- Task goal
Once you find the line below that contains "U3: PIC12F629 -> PIC12F683", write it out along with every later line exactly as given, stopping only when the records end. Omit the pictures.

- Data records
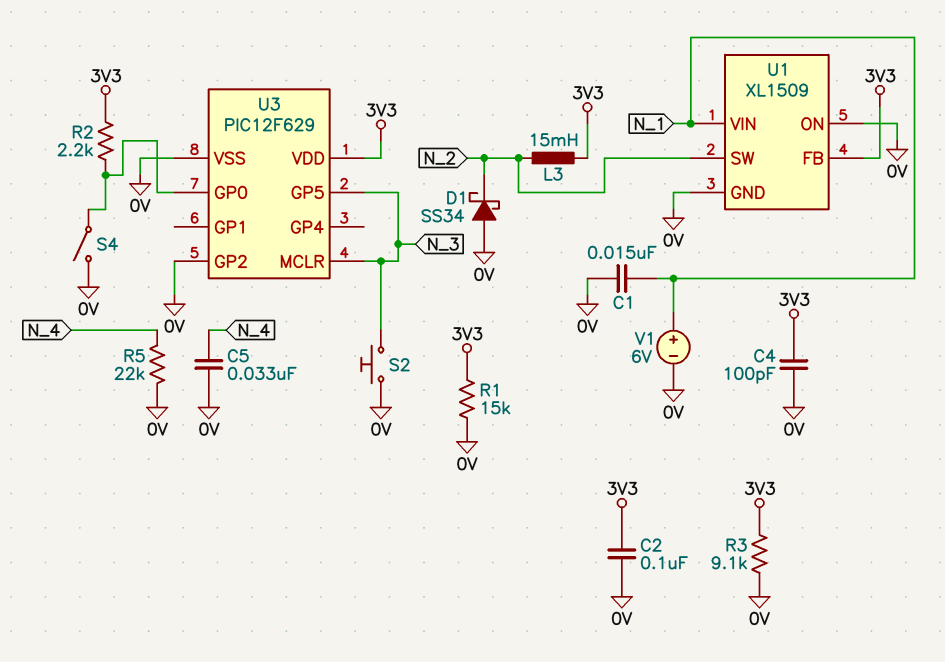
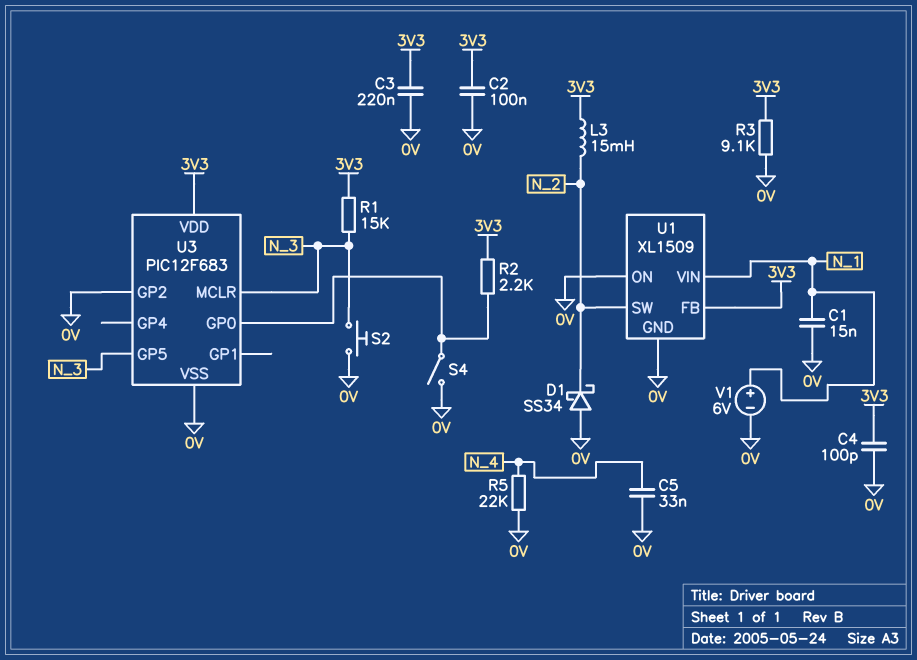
C3: none -> 220nF (0V, 3V3)
R1: 15k (0V, 3V3) -> 15k (3V3, N_3)
U3: PIC12F629 -> PIC12F683

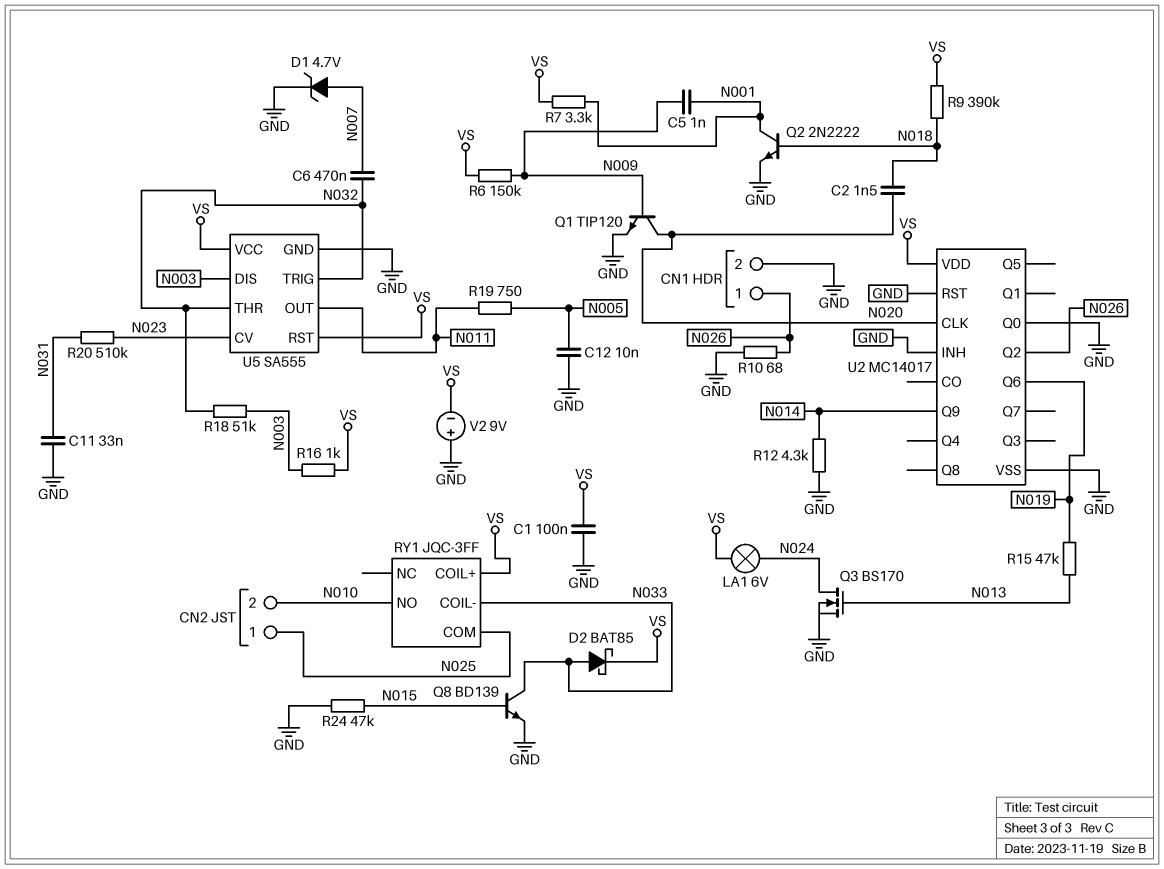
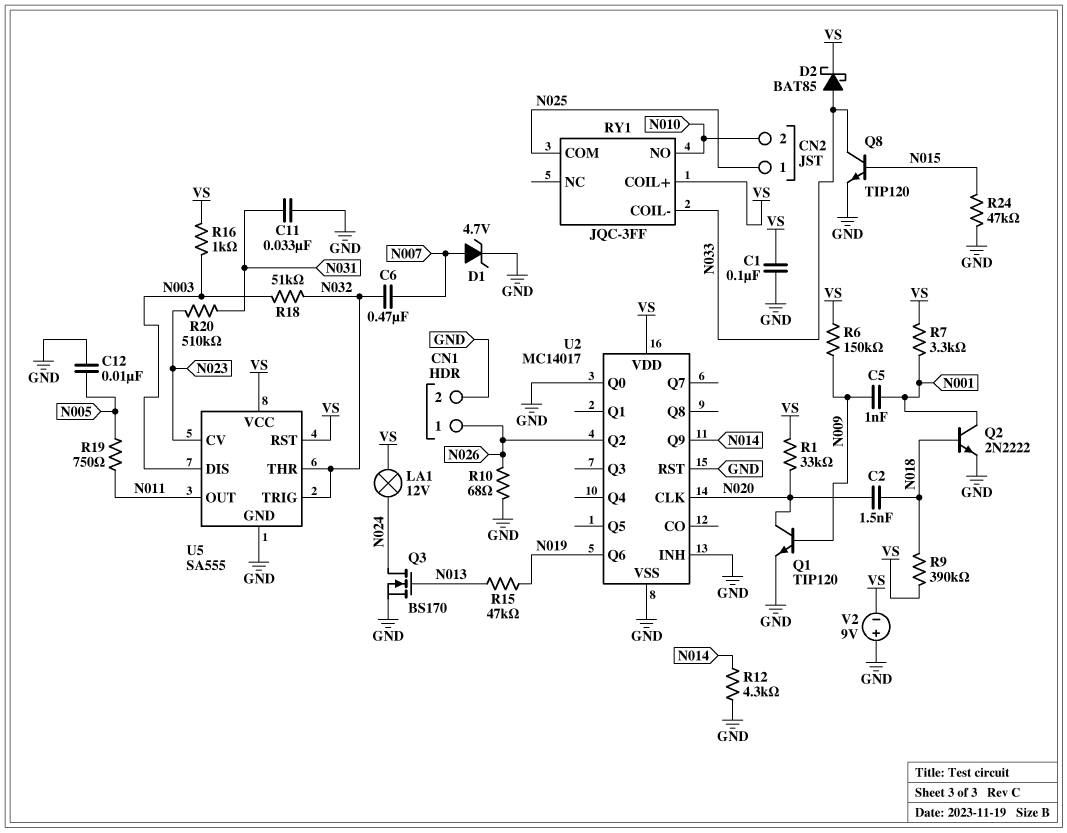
LA1: lamp 6V (N024, VS) -> lamp 12V (N024, VS)
Q8: NPN BD139 (B N015, C N033, E GND) -> NPN TIP120 (B N015, C N033, E GND)
R1: none -> 33k (N020, VS)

- Task answer
U3: PIC12F629 -> PIC12F683

LA1: lamp 6V (N024, VS) -> lamp 12V (N024, VS)
Q8: NPN BD139 (B N015, C N033, E GND) -> NPN TIP120 (B N015, C N033, E GND)
R1: none -> 33k (N020, VS)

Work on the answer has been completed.